■ TASK DIRECTIONS ■
Given the entries that follow, write out exactly the lines starting at the one containing "The camera went 155" and ending at the one containing "The soap dispenser (leaf-green)", both ends included, and only those.
━━━ INPUT
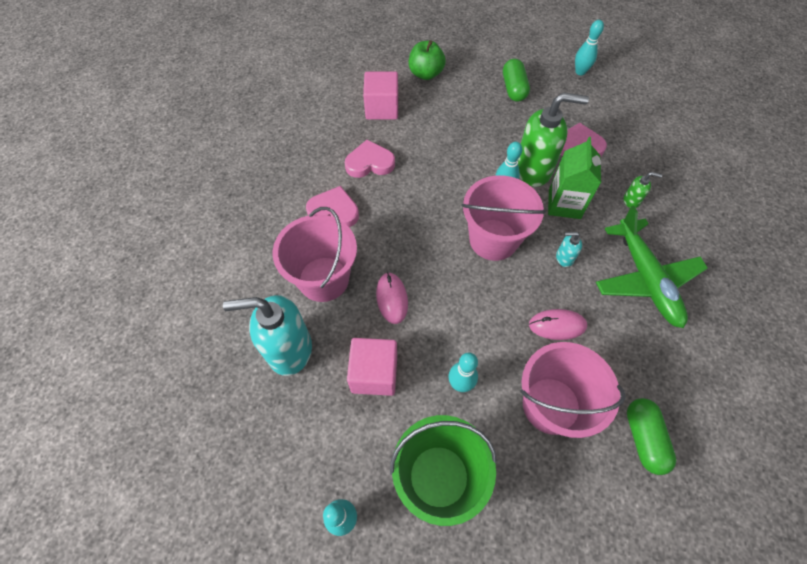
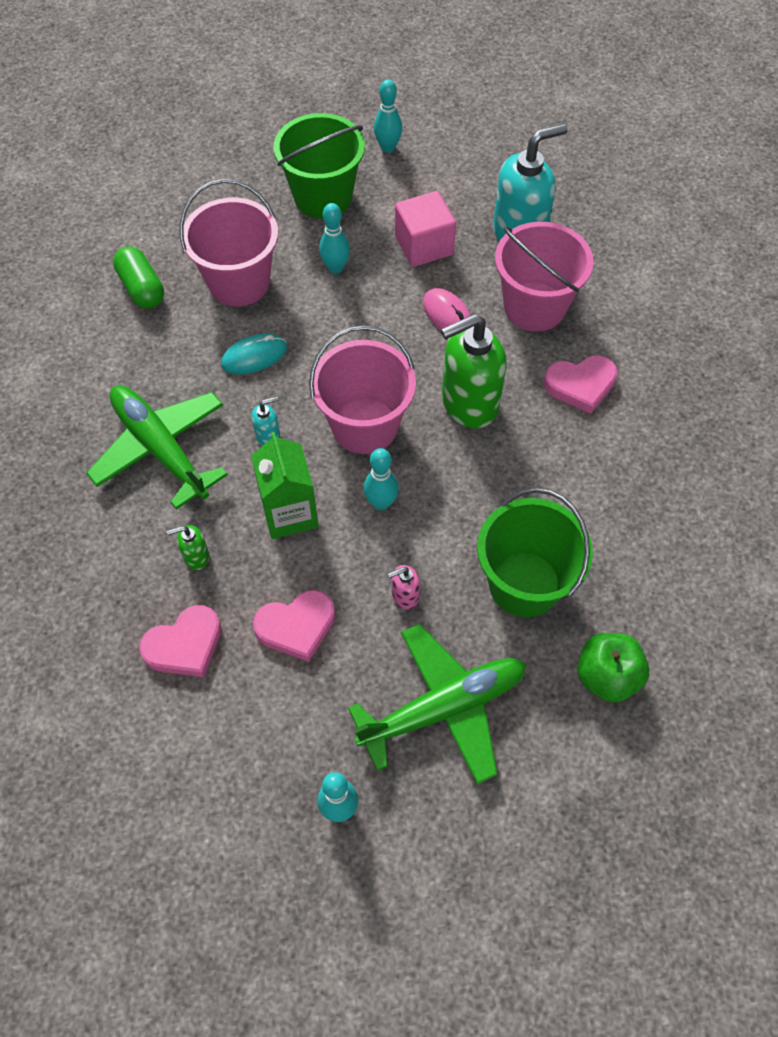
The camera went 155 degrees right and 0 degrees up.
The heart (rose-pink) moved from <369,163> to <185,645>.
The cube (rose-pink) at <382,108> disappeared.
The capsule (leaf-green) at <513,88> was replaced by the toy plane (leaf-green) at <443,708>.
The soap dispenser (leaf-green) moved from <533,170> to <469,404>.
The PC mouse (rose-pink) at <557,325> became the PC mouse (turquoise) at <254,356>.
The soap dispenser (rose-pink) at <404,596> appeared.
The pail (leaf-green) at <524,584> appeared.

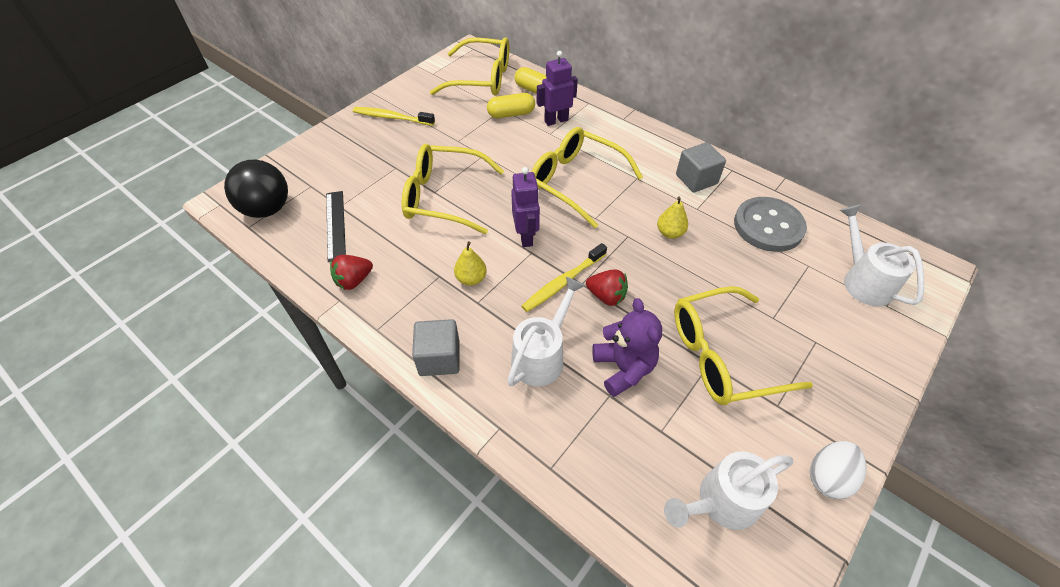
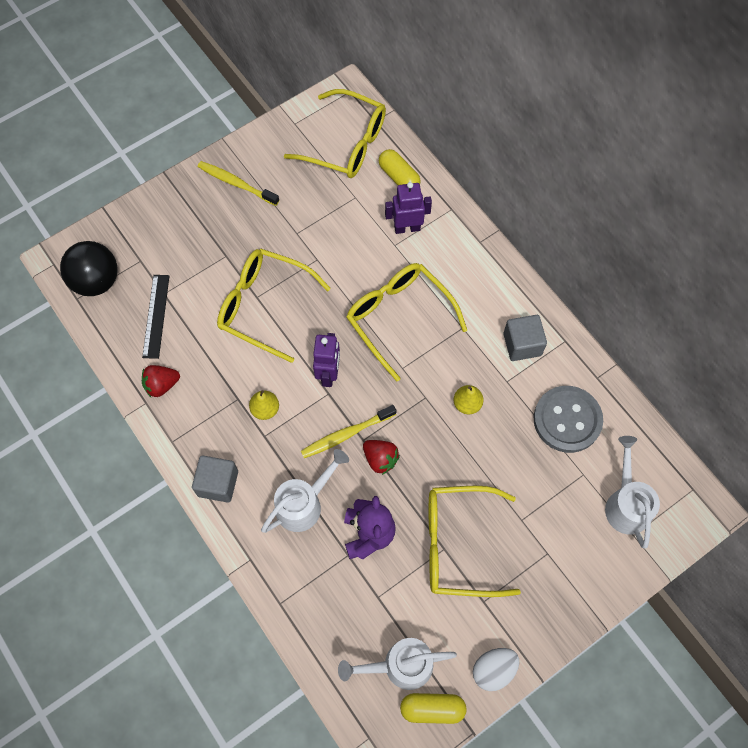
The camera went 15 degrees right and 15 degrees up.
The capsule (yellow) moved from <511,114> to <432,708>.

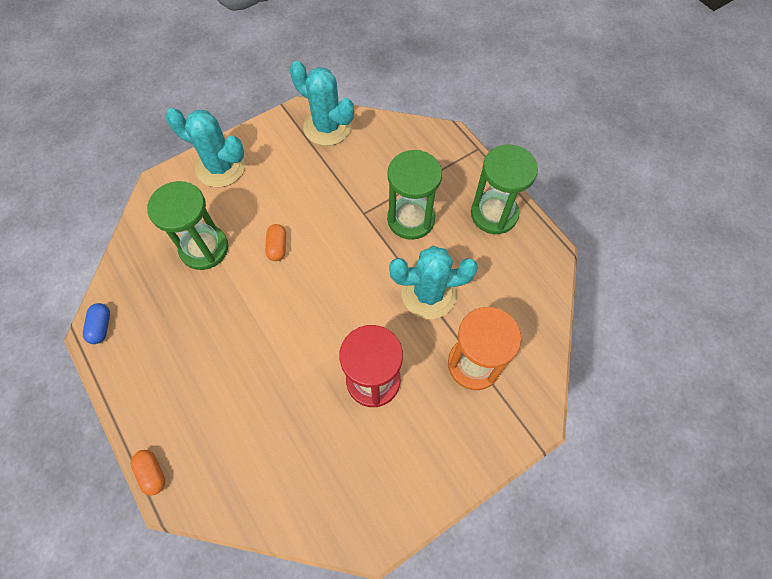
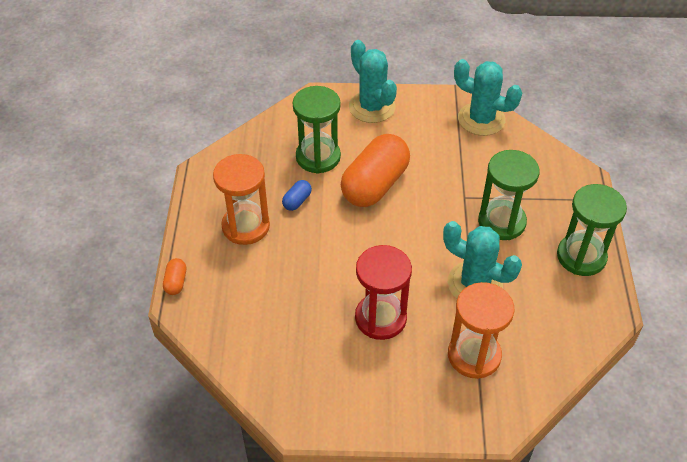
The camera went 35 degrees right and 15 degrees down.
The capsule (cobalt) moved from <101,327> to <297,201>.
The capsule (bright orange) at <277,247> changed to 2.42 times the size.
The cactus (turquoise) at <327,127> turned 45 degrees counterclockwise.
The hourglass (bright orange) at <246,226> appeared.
━━━━━━
━━━ INPUT
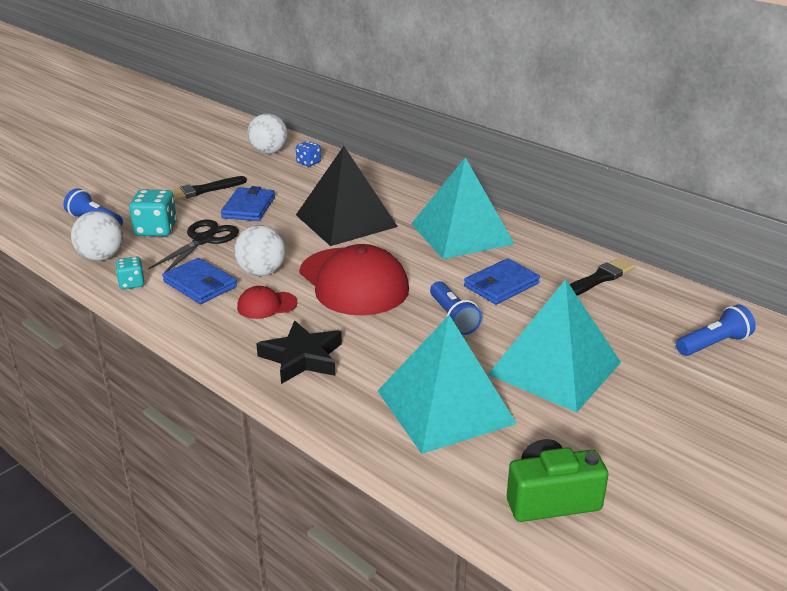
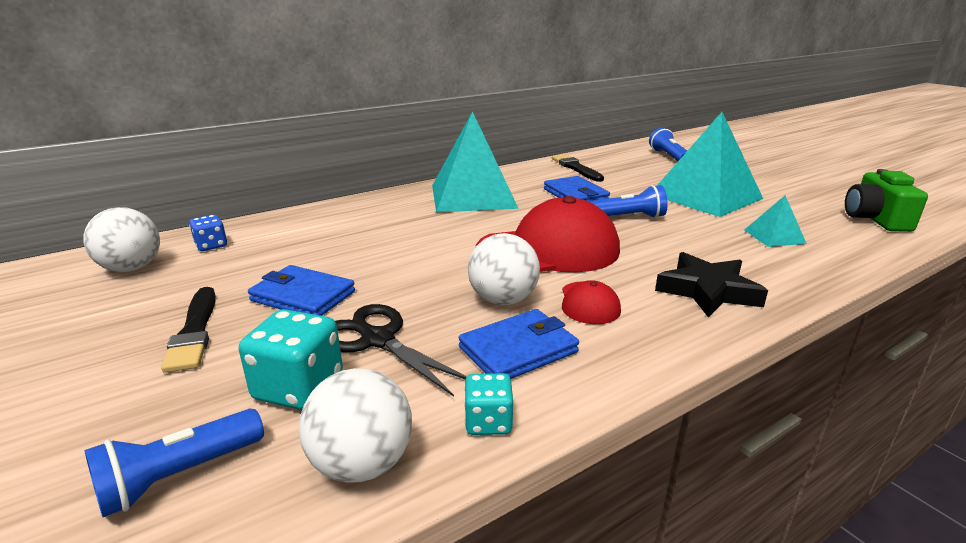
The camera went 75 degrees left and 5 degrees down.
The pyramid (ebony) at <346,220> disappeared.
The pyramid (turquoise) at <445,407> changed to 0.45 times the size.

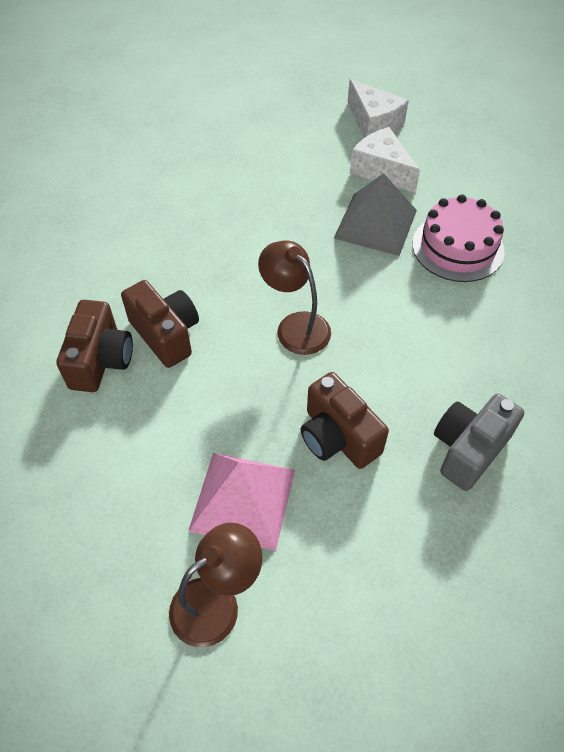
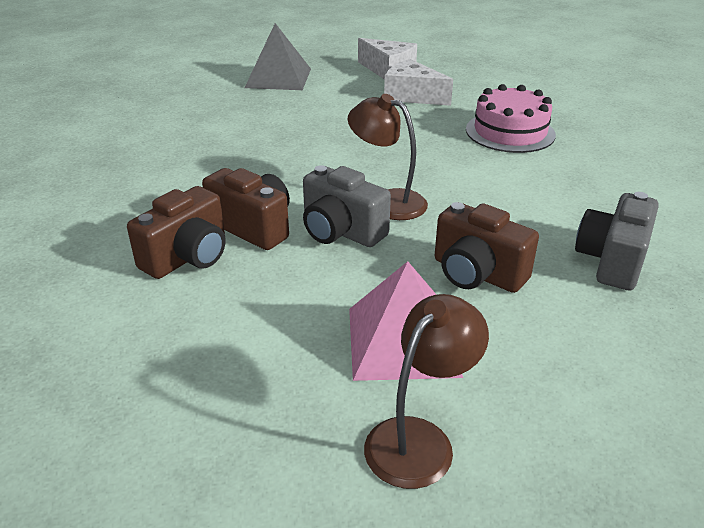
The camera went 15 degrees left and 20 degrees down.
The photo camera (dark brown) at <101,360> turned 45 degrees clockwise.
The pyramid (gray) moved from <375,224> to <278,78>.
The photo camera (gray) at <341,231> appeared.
━━━━━━
■ SOLUTION TO THIS EXERCISE ■
The camera went 155 degrees right and 0 degrees up.
The heart (rose-pink) moved from <369,163> to <185,645>.
The cube (rose-pink) at <382,108> disappeared.
The capsule (leaf-green) at <513,88> was replaced by the toy plane (leaf-green) at <443,708>.
The soap dispenser (leaf-green) moved from <533,170> to <469,404>.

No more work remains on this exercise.